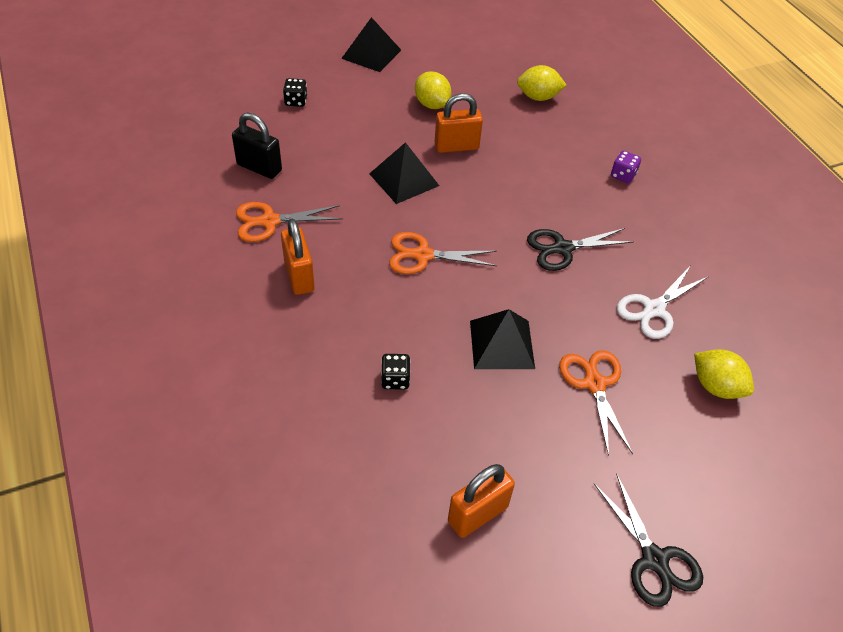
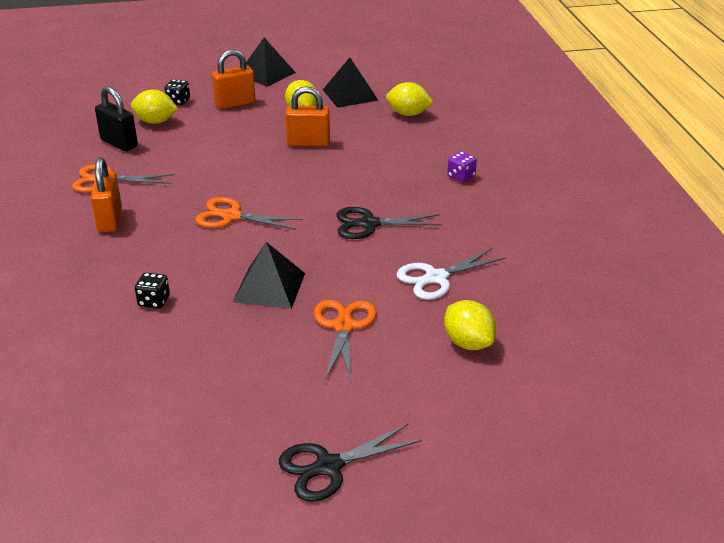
camera: 15 degrees right, 15 degrees down
(285, 133) = (155, 122): none -> yellow lemon
(404, 179) = (245, 162): black pyramid -> black pyramid (350, 94)
(478, 514) = (174, 408): orange padlock -> orange padlock (235, 103)
(654, 560) = (328, 466): black scissors -> black scissors turned 75 degrees clockwise

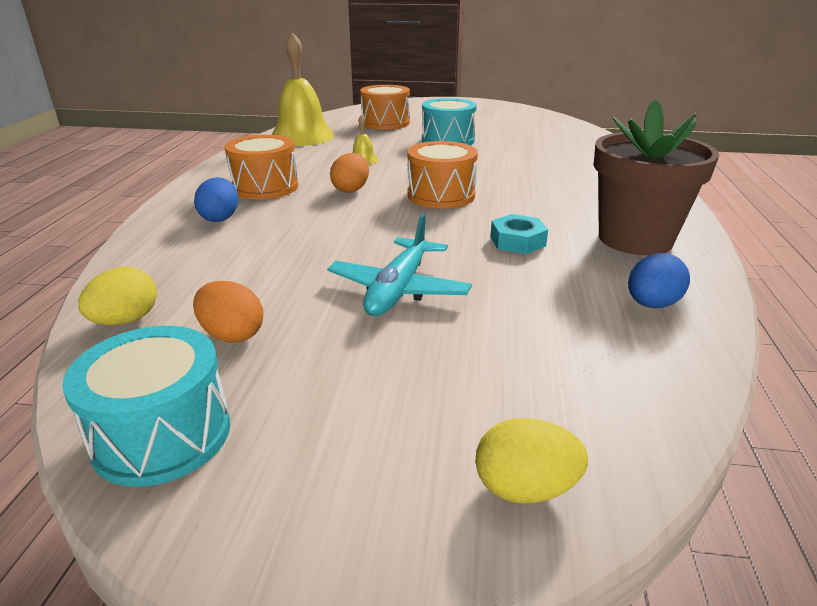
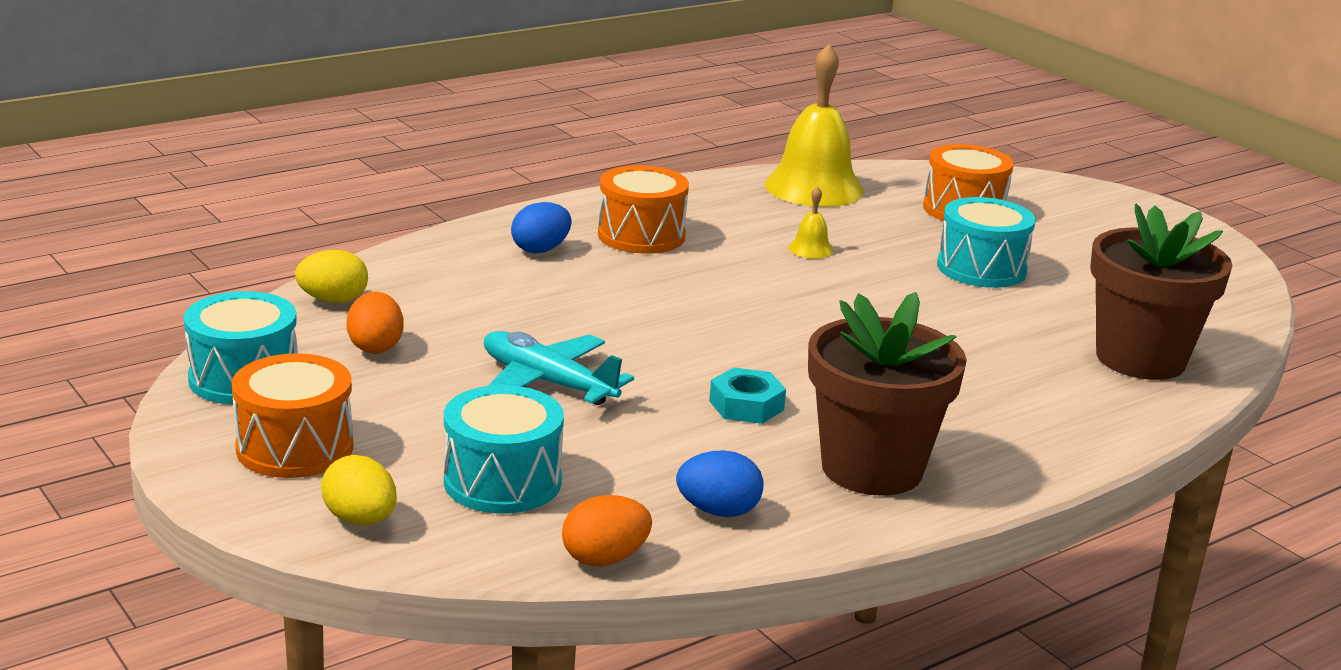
camera: 45 degrees right, 5 degrees down
(351, 189) = (716, 277): orange egg -> orange egg (605, 559)
(398, 289) = (547, 382): turquoise plane -> turquoise plane turned 60 degrees clockwise
(441, 195) = (792, 327): orange drum -> orange drum (295, 447)
(527, 372) = (502, 481): none -> turquoise drum
(580, 148) = (1140, 359): none -> brown flower pot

Required action> If a line of the records includes the string "black", copy it out.

Solved problem>
(404, 179) = (245, 162): black pyramid -> black pyramid (350, 94)
(654, 560) = (328, 466): black scissors -> black scissors turned 75 degrees clockwise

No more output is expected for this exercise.